» **WORK REQUIRED**: Copy the text lines in the entries below word for word, but leave out the pictures.

» **DATASET EXCERPTS**:
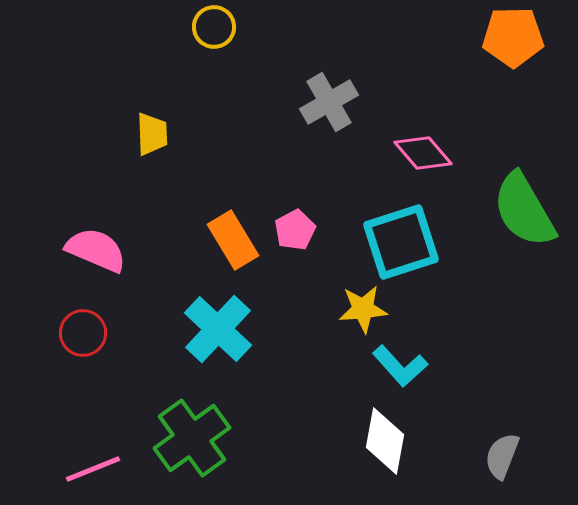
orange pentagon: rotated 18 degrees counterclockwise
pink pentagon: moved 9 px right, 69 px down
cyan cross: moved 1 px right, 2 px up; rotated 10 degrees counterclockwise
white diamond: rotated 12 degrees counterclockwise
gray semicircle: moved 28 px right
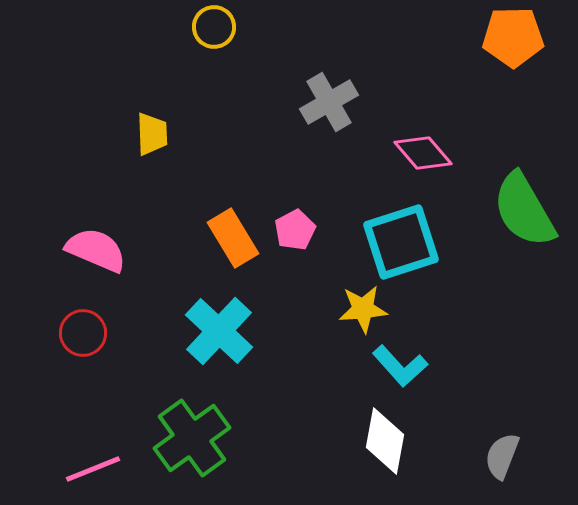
orange rectangle: moved 2 px up
cyan cross: moved 1 px right, 2 px down
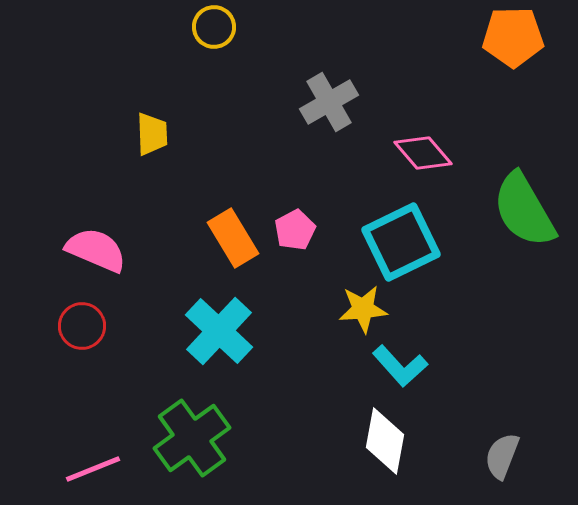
cyan square: rotated 8 degrees counterclockwise
red circle: moved 1 px left, 7 px up
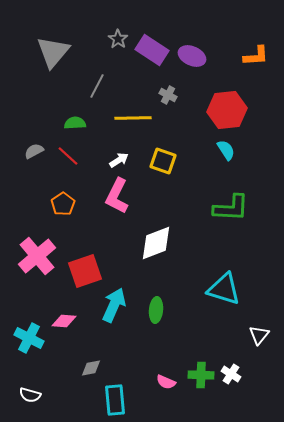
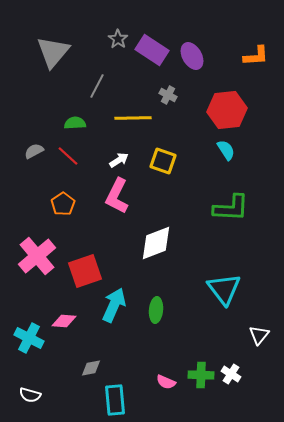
purple ellipse: rotated 36 degrees clockwise
cyan triangle: rotated 36 degrees clockwise
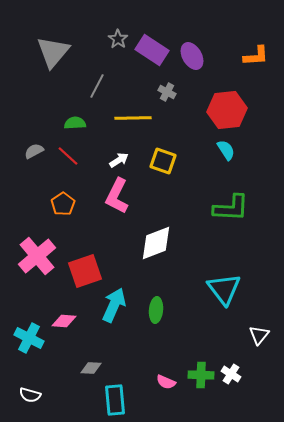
gray cross: moved 1 px left, 3 px up
gray diamond: rotated 15 degrees clockwise
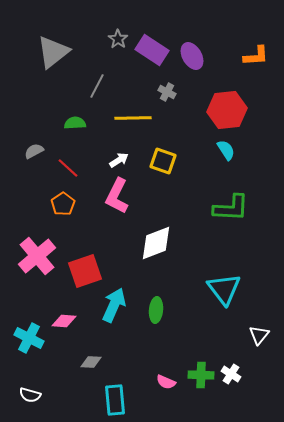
gray triangle: rotated 12 degrees clockwise
red line: moved 12 px down
gray diamond: moved 6 px up
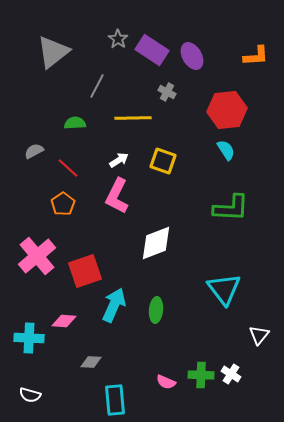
cyan cross: rotated 24 degrees counterclockwise
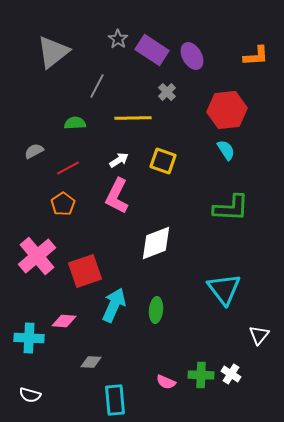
gray cross: rotated 18 degrees clockwise
red line: rotated 70 degrees counterclockwise
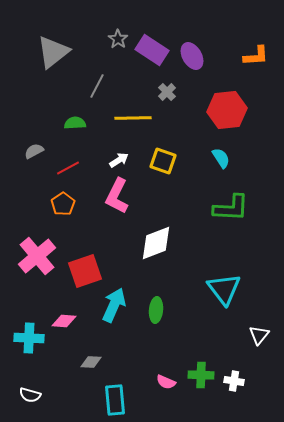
cyan semicircle: moved 5 px left, 8 px down
white cross: moved 3 px right, 7 px down; rotated 24 degrees counterclockwise
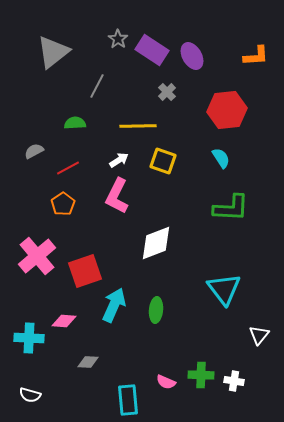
yellow line: moved 5 px right, 8 px down
gray diamond: moved 3 px left
cyan rectangle: moved 13 px right
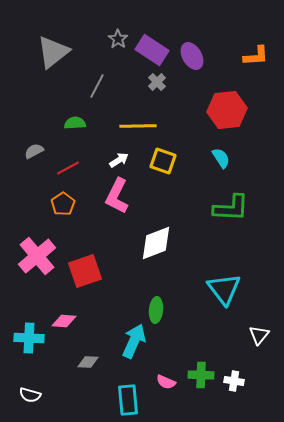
gray cross: moved 10 px left, 10 px up
cyan arrow: moved 20 px right, 36 px down
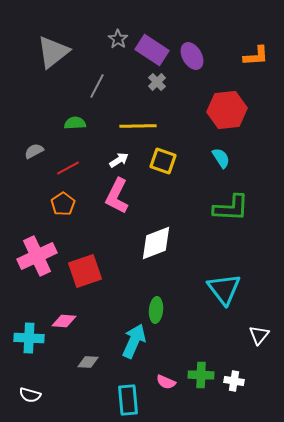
pink cross: rotated 15 degrees clockwise
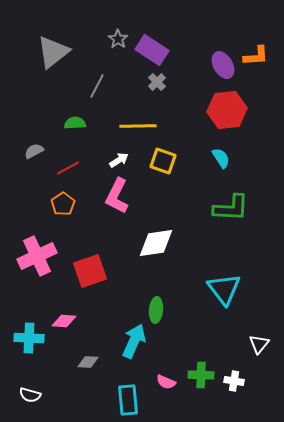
purple ellipse: moved 31 px right, 9 px down
white diamond: rotated 12 degrees clockwise
red square: moved 5 px right
white triangle: moved 9 px down
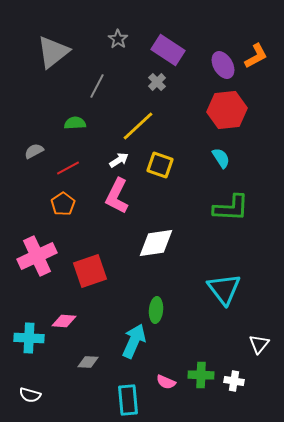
purple rectangle: moved 16 px right
orange L-shape: rotated 24 degrees counterclockwise
yellow line: rotated 42 degrees counterclockwise
yellow square: moved 3 px left, 4 px down
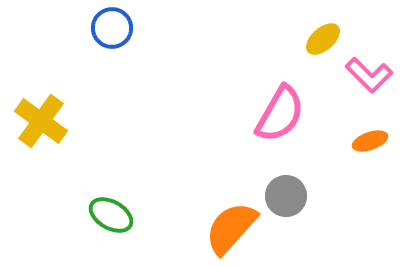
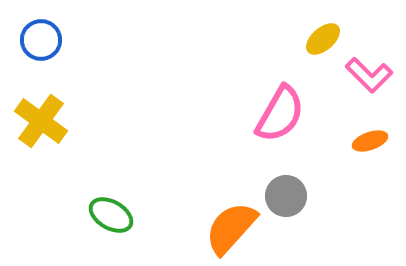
blue circle: moved 71 px left, 12 px down
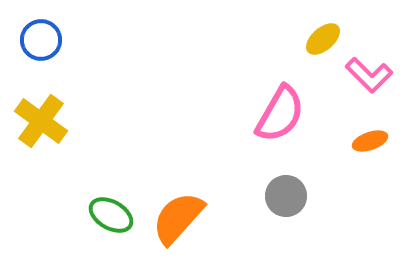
orange semicircle: moved 53 px left, 10 px up
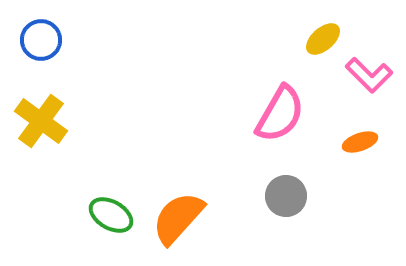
orange ellipse: moved 10 px left, 1 px down
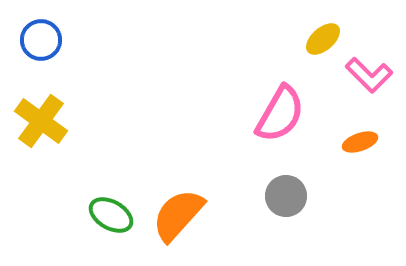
orange semicircle: moved 3 px up
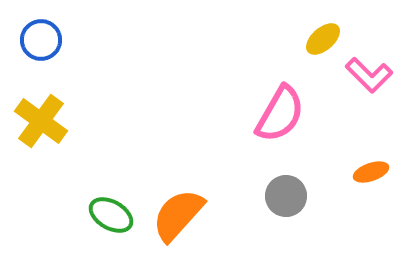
orange ellipse: moved 11 px right, 30 px down
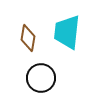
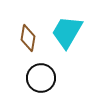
cyan trapezoid: rotated 24 degrees clockwise
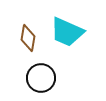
cyan trapezoid: rotated 96 degrees counterclockwise
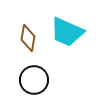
black circle: moved 7 px left, 2 px down
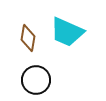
black circle: moved 2 px right
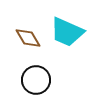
brown diamond: rotated 40 degrees counterclockwise
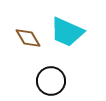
black circle: moved 15 px right, 1 px down
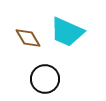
black circle: moved 6 px left, 2 px up
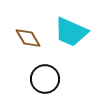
cyan trapezoid: moved 4 px right
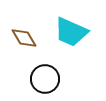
brown diamond: moved 4 px left
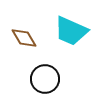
cyan trapezoid: moved 1 px up
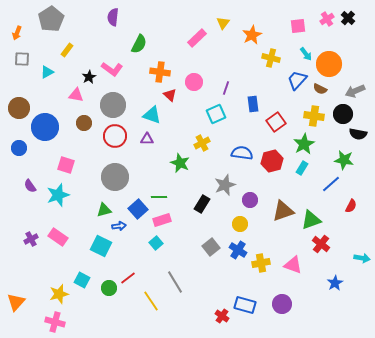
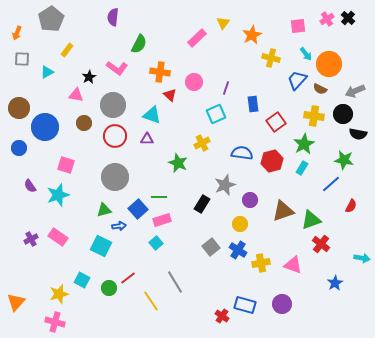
pink L-shape at (112, 69): moved 5 px right, 1 px up
green star at (180, 163): moved 2 px left
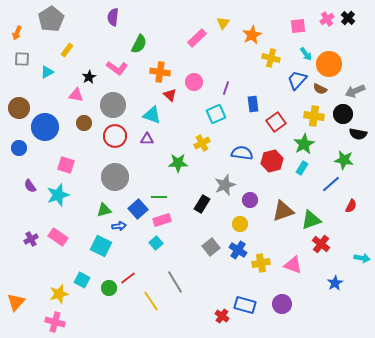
green star at (178, 163): rotated 24 degrees counterclockwise
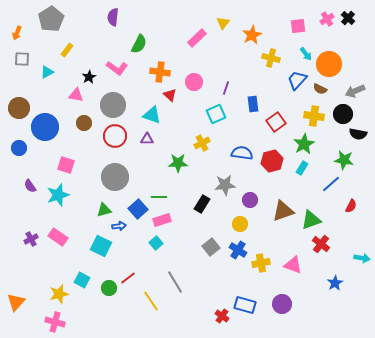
gray star at (225, 185): rotated 15 degrees clockwise
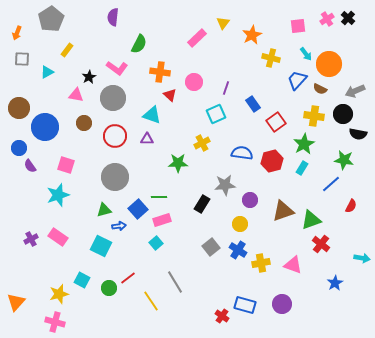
blue rectangle at (253, 104): rotated 28 degrees counterclockwise
gray circle at (113, 105): moved 7 px up
purple semicircle at (30, 186): moved 20 px up
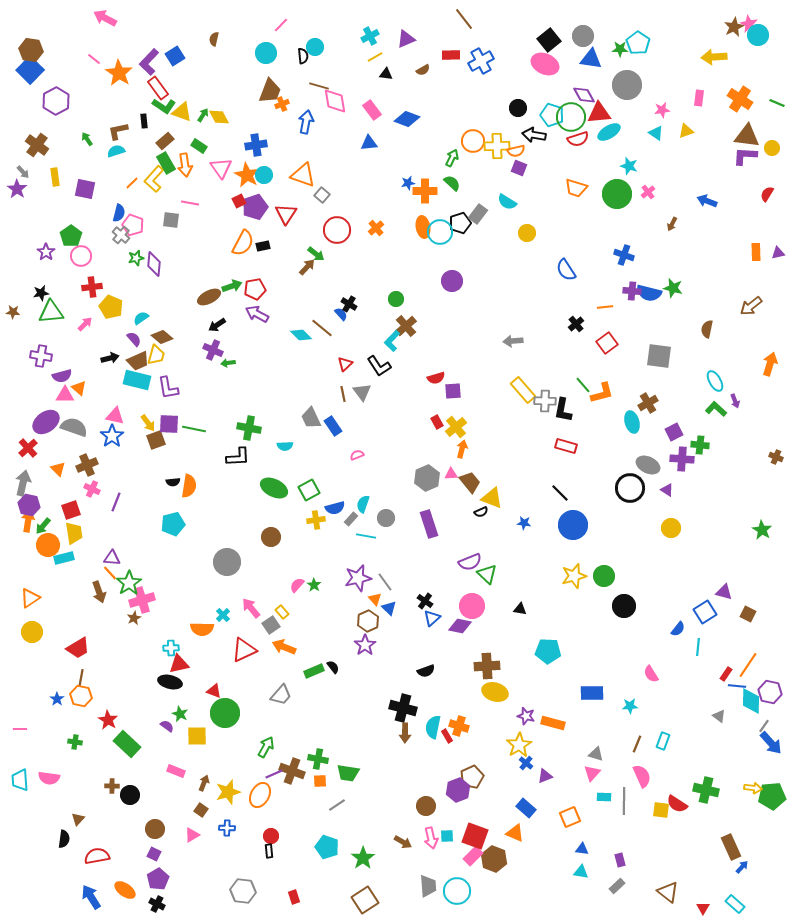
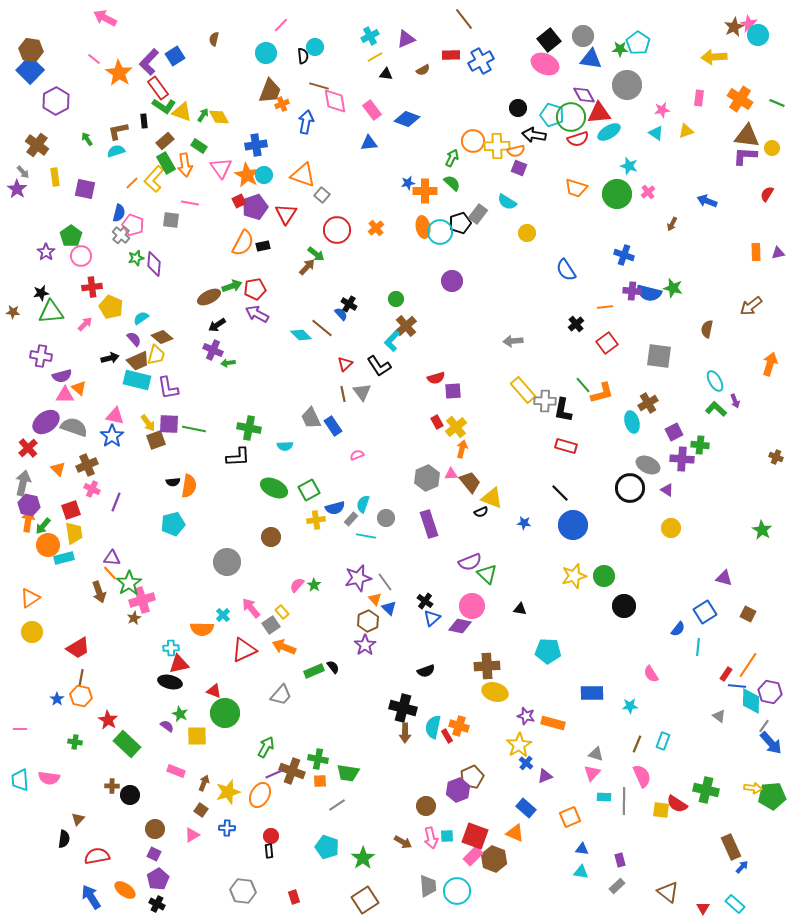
purple triangle at (724, 592): moved 14 px up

» **FINISHED TASK**:
orange pentagon: rotated 18 degrees counterclockwise
pink pentagon: moved 9 px right, 69 px down
cyan cross: moved 1 px right, 2 px up; rotated 10 degrees counterclockwise
white diamond: rotated 12 degrees counterclockwise
gray semicircle: moved 28 px right
orange rectangle: moved 2 px up
cyan cross: moved 1 px right, 2 px down
cyan square: rotated 8 degrees counterclockwise
red circle: moved 1 px left, 7 px up
purple ellipse: rotated 36 degrees clockwise
cyan triangle: rotated 36 degrees clockwise
gray cross: moved 1 px left, 3 px up
gray diamond: rotated 15 degrees clockwise
gray triangle: rotated 12 degrees clockwise
red line: moved 12 px down
gray diamond: moved 6 px up
cyan cross: rotated 24 degrees counterclockwise
gray cross: rotated 18 degrees clockwise
red line: rotated 70 degrees counterclockwise
cyan semicircle: moved 5 px left, 8 px down
white cross: moved 3 px right, 7 px down; rotated 24 degrees counterclockwise
yellow line: moved 5 px right, 8 px down
gray diamond: moved 3 px left
cyan rectangle: moved 13 px right
gray cross: moved 10 px left, 10 px up
cyan arrow: moved 20 px right, 36 px down
pink cross: rotated 15 degrees clockwise
purple ellipse: moved 31 px right, 9 px down
white diamond: rotated 12 degrees clockwise
red square: moved 5 px right
white triangle: moved 9 px down
purple rectangle: moved 16 px right
orange L-shape: rotated 24 degrees counterclockwise
yellow line: rotated 42 degrees counterclockwise
yellow square: moved 3 px left, 4 px down
blue circle: moved 71 px left, 12 px down
orange semicircle: moved 53 px left, 10 px up
orange ellipse: moved 10 px left, 1 px down
orange semicircle: moved 3 px up
orange ellipse: moved 11 px right, 30 px down
cyan trapezoid: rotated 24 degrees clockwise
cyan trapezoid: rotated 96 degrees counterclockwise
black circle: moved 7 px left, 2 px down
black circle: moved 2 px right
brown diamond: rotated 40 degrees counterclockwise
black circle: moved 15 px right, 1 px down
black circle: moved 6 px left, 2 px up
cyan trapezoid: moved 4 px right
brown diamond: moved 4 px left
cyan trapezoid: moved 1 px up
pink L-shape at (112, 69): moved 5 px right, 1 px up
green star at (180, 163): moved 2 px left
green star at (178, 163): rotated 24 degrees counterclockwise
gray star at (225, 185): rotated 15 degrees clockwise
blue rectangle at (253, 104): rotated 28 degrees counterclockwise
gray circle at (113, 105): moved 7 px up
purple semicircle at (30, 186): moved 20 px up
purple triangle at (724, 592): moved 14 px up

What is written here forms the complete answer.